▶ _Material to process_
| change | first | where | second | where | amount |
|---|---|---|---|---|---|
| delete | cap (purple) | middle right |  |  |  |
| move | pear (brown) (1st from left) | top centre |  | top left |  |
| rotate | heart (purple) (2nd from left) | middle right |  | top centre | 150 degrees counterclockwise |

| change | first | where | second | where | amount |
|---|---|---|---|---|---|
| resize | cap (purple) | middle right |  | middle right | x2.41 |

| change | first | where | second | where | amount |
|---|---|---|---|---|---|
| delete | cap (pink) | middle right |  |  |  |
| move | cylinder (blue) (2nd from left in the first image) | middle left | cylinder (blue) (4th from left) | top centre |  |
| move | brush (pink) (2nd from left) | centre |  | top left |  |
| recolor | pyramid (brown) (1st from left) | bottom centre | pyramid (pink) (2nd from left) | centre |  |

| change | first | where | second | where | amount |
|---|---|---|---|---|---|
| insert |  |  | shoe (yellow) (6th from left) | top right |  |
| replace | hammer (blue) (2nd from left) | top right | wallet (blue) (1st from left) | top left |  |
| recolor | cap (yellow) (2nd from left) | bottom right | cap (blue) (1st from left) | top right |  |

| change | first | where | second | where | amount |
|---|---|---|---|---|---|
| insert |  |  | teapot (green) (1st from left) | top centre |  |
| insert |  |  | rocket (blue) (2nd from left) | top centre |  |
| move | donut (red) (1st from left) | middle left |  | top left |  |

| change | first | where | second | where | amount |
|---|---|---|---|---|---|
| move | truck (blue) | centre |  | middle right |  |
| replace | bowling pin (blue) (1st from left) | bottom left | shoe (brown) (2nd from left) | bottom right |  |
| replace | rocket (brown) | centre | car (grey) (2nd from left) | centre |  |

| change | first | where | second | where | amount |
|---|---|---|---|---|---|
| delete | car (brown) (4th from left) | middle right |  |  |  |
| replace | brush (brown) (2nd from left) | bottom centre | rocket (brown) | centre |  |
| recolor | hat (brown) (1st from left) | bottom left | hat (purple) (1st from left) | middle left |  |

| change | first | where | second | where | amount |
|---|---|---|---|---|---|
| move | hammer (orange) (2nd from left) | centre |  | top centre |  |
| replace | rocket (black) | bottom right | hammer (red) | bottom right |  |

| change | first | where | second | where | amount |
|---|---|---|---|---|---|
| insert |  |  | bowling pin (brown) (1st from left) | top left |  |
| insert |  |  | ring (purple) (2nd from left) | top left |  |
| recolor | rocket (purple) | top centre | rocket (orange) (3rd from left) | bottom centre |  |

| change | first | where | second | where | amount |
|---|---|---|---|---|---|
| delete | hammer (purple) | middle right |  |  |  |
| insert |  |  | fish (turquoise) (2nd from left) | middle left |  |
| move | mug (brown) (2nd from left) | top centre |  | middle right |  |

▶ _Assignment_
All the lines above need to be retyped exactly, with nothing left out.

▶ _Expected answer_
| change | first | where | second | where | amount |
|---|---|---|---|---|---|
| delete | cap (purple) | middle right |  |  |  |
| move | pear (brown) (1st from left) | top centre |  | top left |  |
| rotate | heart (purple) (2nd from left) | middle right |  | top centre | 150 degrees counterclockwise |

| change | first | where | second | where | amount |
|---|---|---|---|---|---|
| resize | cap (purple) | middle right |  | middle right | x2.41 |

| change | first | where | second | where | amount |
|---|---|---|---|---|---|
| delete | cap (pink) | middle right |  |  |  |
| move | cylinder (blue) (2nd from left in the first image) | middle left | cylinder (blue) (4th from left) | top centre |  |
| move | brush (pink) (2nd from left) | centre |  | top left |  |
| recolor | pyramid (brown) (1st from left) | bottom centre | pyramid (pink) (2nd from left) | centre |  |

| change | first | where | second | where | amount |
|---|---|---|---|---|---|
| insert |  |  | shoe (yellow) (6th from left) | top right |  |
| replace | hammer (blue) (2nd from left) | top right | wallet (blue) (1st from left) | top left |  |
| recolor | cap (yellow) (2nd from left) | bottom right | cap (blue) (1st from left) | top right |  |

| change | first | where | second | where | amount |
|---|---|---|---|---|---|
| insert |  |  | teapot (green) (1st from left) | top centre |  |
| insert |  |  | rocket (blue) (2nd from left) | top centre |  |
| move | donut (red) (1st from left) | middle left |  | top left |  |

| change | first | where | second | where | amount |
|---|---|---|---|---|---|
| move | truck (blue) | centre |  | middle right |  |
| replace | bowling pin (blue) (1st from left) | bottom left | shoe (brown) (2nd from left) | bottom right |  |
| replace | rocket (brown) | centre | car (grey) (2nd from left) | centre |  |

| change | first | where | second | where | amount |
|---|---|---|---|---|---|
| delete | car (brown) (4th from left) | middle right |  |  |  |
| replace | brush (brown) (2nd from left) | bottom centre | rocket (brown) | centre |  |
| recolor | hat (brown) (1st from left) | bottom left | hat (purple) (1st from left) | middle left |  |

| change | first | where | second | where | amount |
|---|---|---|---|---|---|
| move | hammer (orange) (2nd from left) | centre |  | top centre |  |
| replace | rocket (black) | bottom right | hammer (red) | bottom right |  |

| change | first | where | second | where | amount |
|---|---|---|---|---|---|
| insert |  |  | bowling pin (brown) (1st from left) | top left |  |
| insert |  |  | ring (purple) (2nd from left) | top left |  |
| recolor | rocket (purple) | top centre | rocket (orange) (3rd from left) | bottom centre |  |

| change | first | where | second | where | amount |
|---|---|---|---|---|---|
| delete | hammer (purple) | middle right |  |  |  |
| insert |  |  | fish (turquoise) (2nd from left) | middle left |  |
| move | mug (brown) (2nd from left) | top centre |  | middle right |  |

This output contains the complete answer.